→ **Task directions**
When you copy the material below, keep every line exact and omit the pictures.

→ **Data under study**
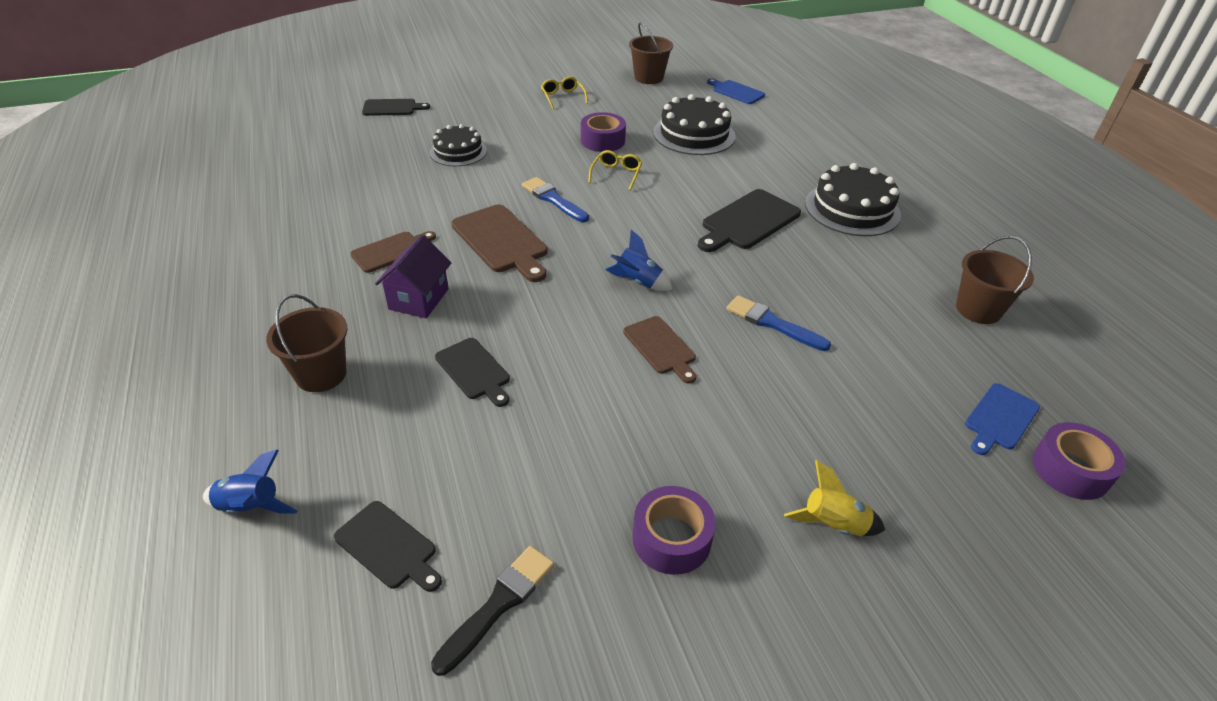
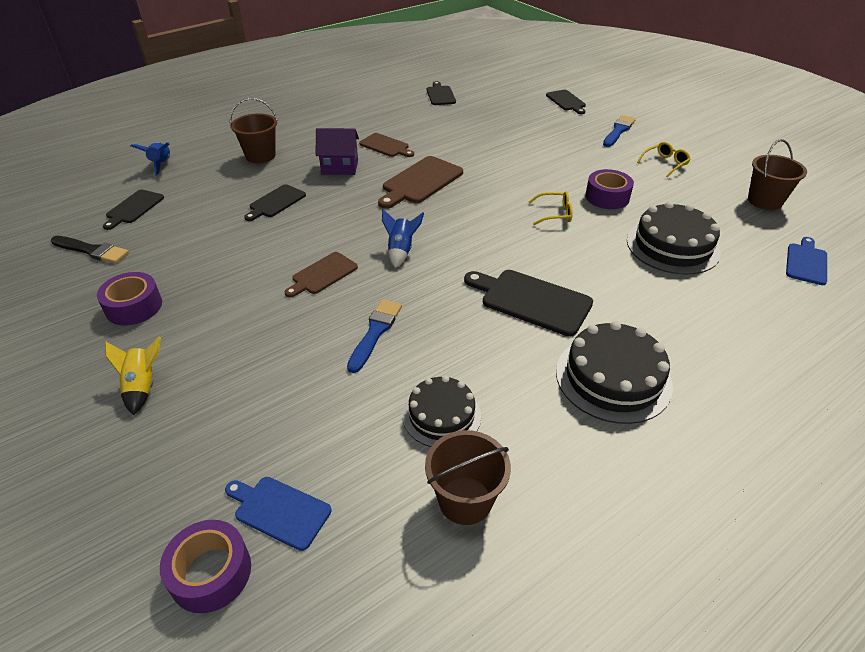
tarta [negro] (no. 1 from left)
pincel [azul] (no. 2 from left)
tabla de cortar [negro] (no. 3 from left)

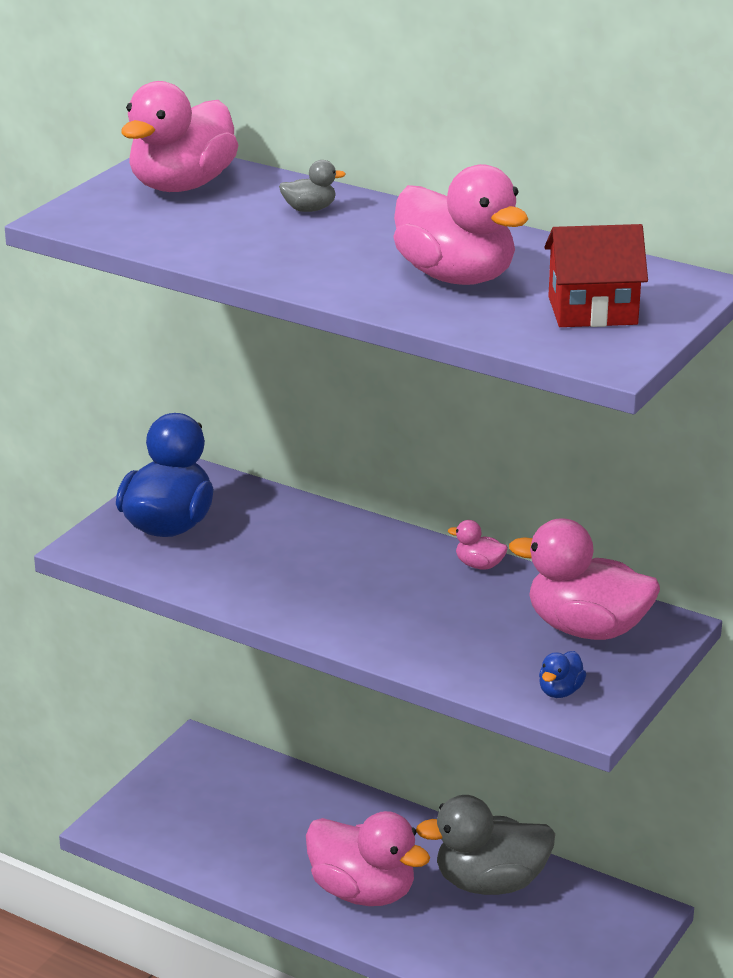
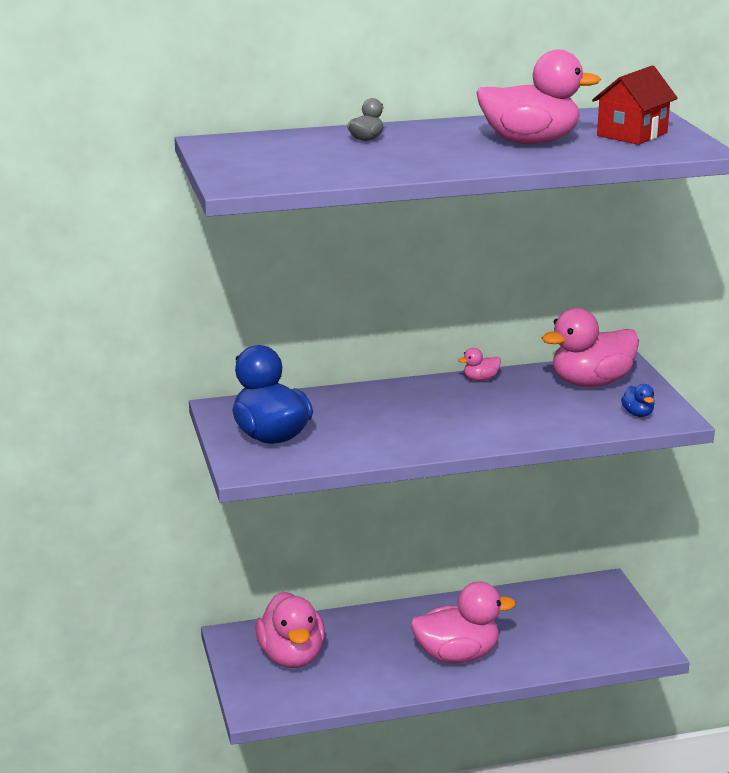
pato [rosa] (no. 1 from left)
pato [gris] (no. 2 from left in the first image)

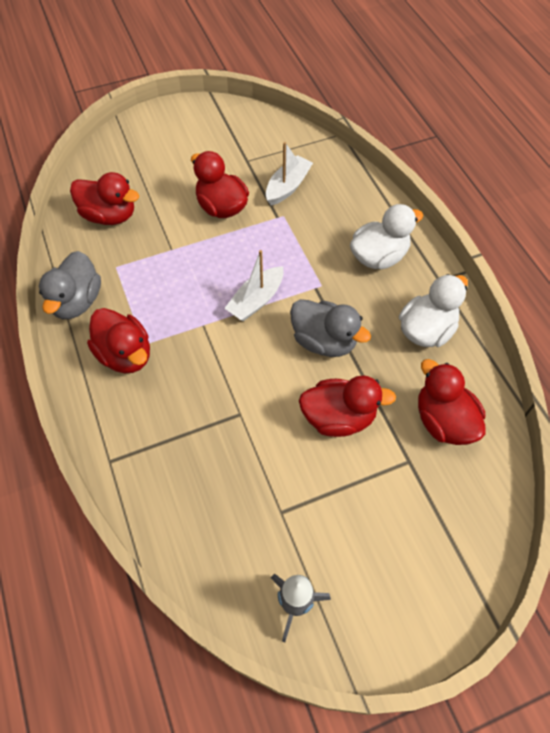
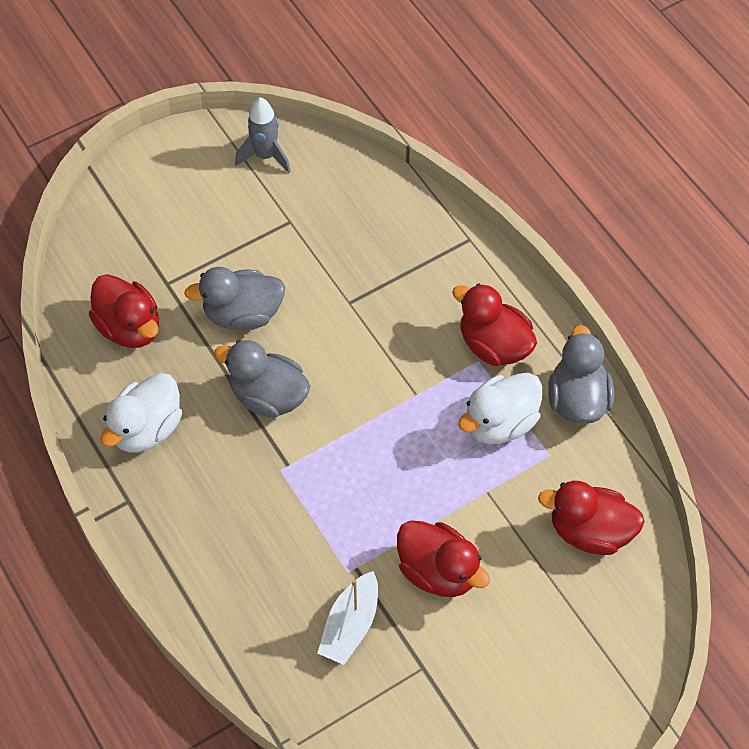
pato [blanco] (no. 2 from left)
barco [blanco] (no. 1 from left in the first image)
pato [gris] (no. 1 from left)

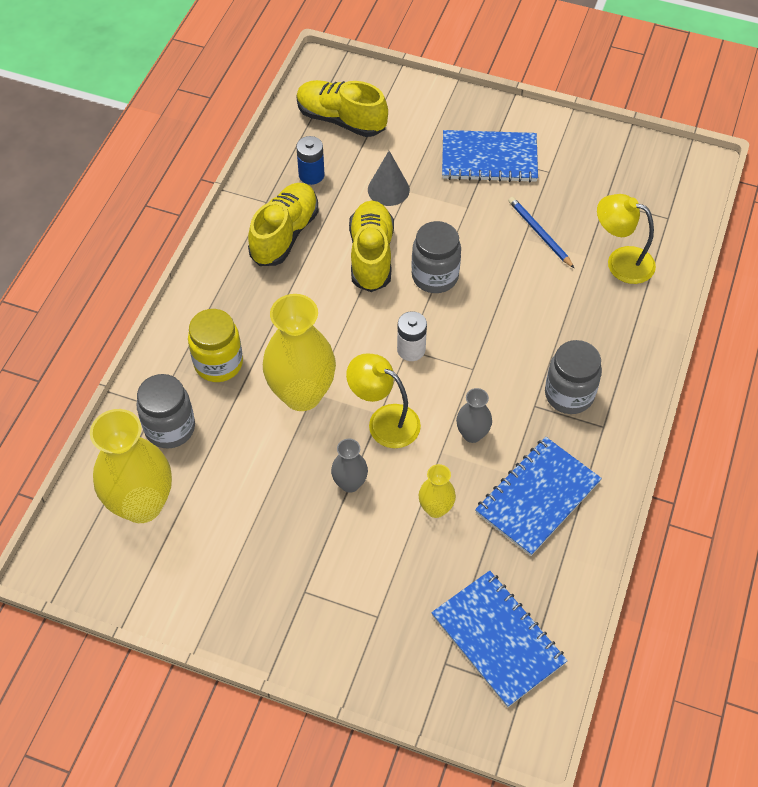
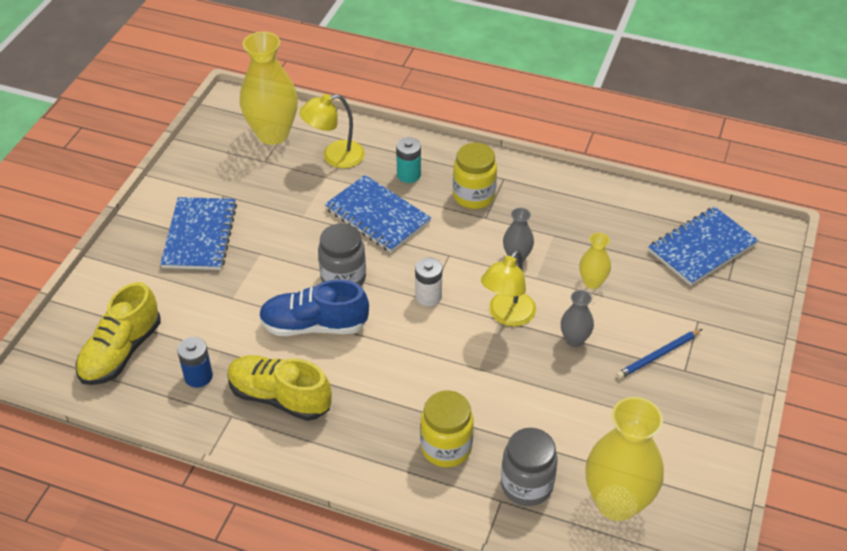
cono [gris]
lámpara [amarillo] (no. 1 from left)
lápiz [azul]
zapato [azul]
florero [amarillo] (no. 1 from left)
tarro [amarillo] (no. 2 from left)
cuaderno [azul] (no. 2 from left)
pila [turquesa]

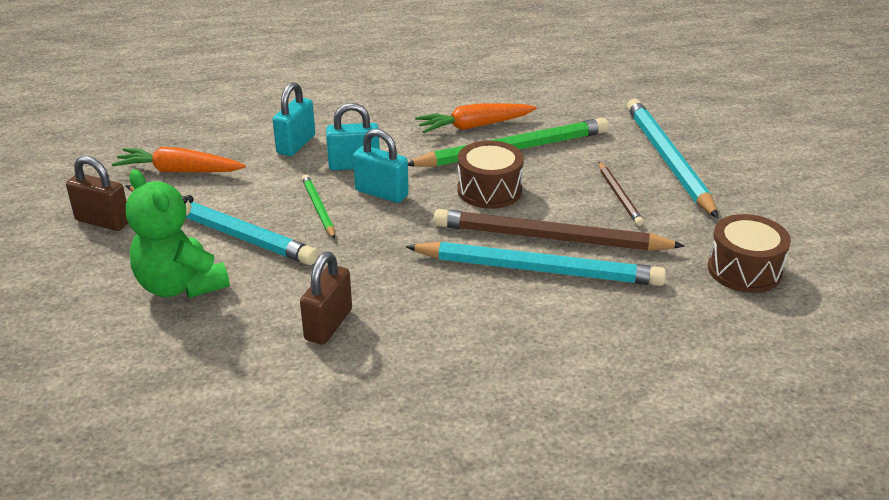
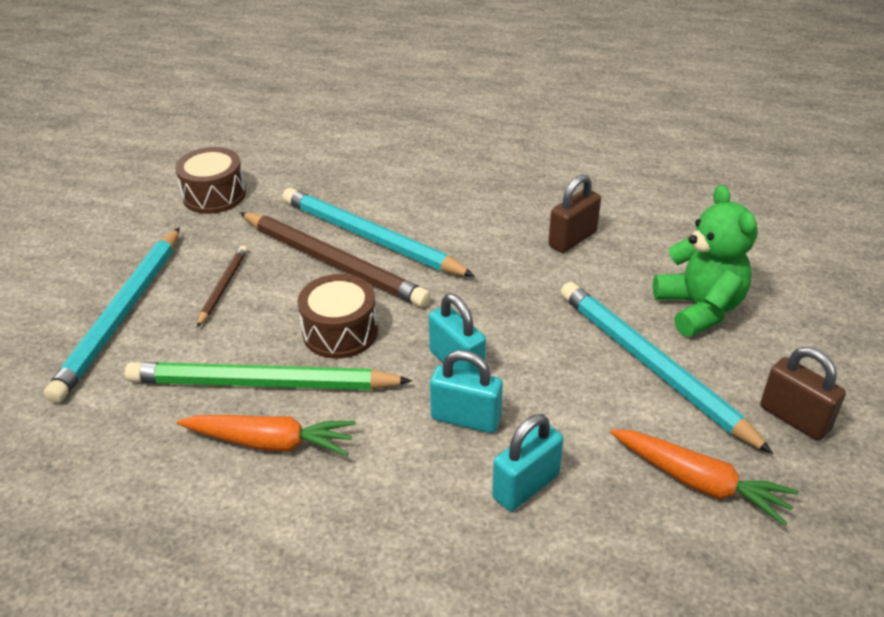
lápiz [verde] (no. 1 from left in the first image)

→ **Your response**
tarta [negro] (no. 1 from left)
pincel [azul] (no. 2 from left)
tabla de cortar [negro] (no. 3 from left)

pato [rosa] (no. 1 from left)
pato [gris] (no. 2 from left in the first image)

pato [blanco] (no. 2 from left)
barco [blanco] (no. 1 from left in the first image)
pato [gris] (no. 1 from left)

cono [gris]
lámpara [amarillo] (no. 1 from left)
lápiz [azul]
zapato [azul]
florero [amarillo] (no. 1 from left)
tarro [amarillo] (no. 2 from left)
cuaderno [azul] (no. 2 from left)
pila [turquesa]

lápiz [verde] (no. 1 from left in the first image)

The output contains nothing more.